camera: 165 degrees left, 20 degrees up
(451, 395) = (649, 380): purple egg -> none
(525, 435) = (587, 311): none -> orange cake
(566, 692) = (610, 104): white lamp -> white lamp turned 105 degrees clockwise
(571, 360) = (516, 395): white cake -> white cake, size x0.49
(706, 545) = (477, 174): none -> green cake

BRIEF = Set the whole listing down again, unchanged.

FINISHED TASK =
camera: 165 degrees left, 20 degrees up
(451, 395) = (649, 380): purple egg -> none
(525, 435) = (587, 311): none -> orange cake
(566, 692) = (610, 104): white lamp -> white lamp turned 105 degrees clockwise
(571, 360) = (516, 395): white cake -> white cake, size x0.49
(706, 545) = (477, 174): none -> green cake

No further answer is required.